Data for review:
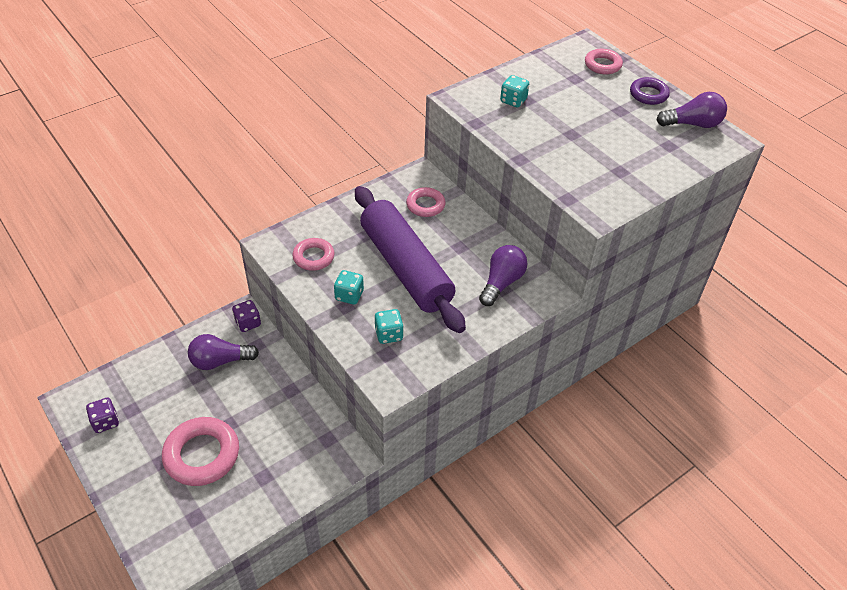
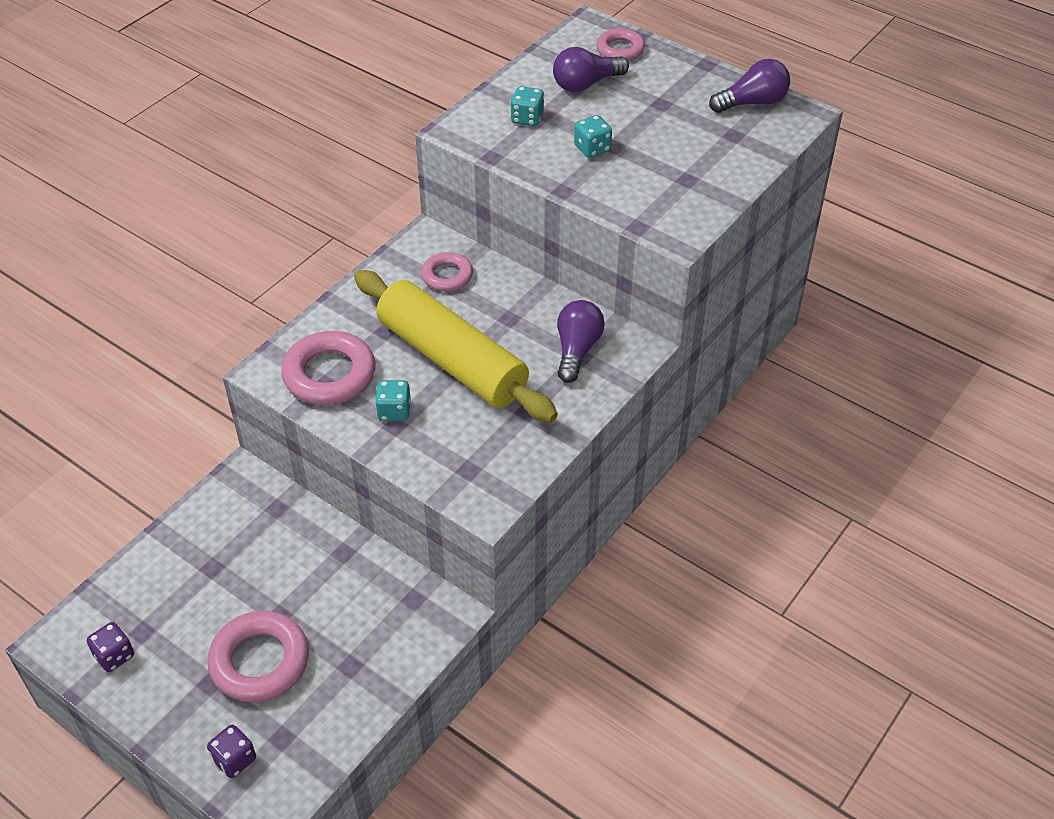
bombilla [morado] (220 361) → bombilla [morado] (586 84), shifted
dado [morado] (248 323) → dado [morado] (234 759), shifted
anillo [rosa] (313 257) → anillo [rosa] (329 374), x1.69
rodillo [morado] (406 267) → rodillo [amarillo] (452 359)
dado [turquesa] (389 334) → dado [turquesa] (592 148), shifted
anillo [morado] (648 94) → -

Problem: Only the number is wanted: how many lines of the data contain the word "dado"?

Task output: 2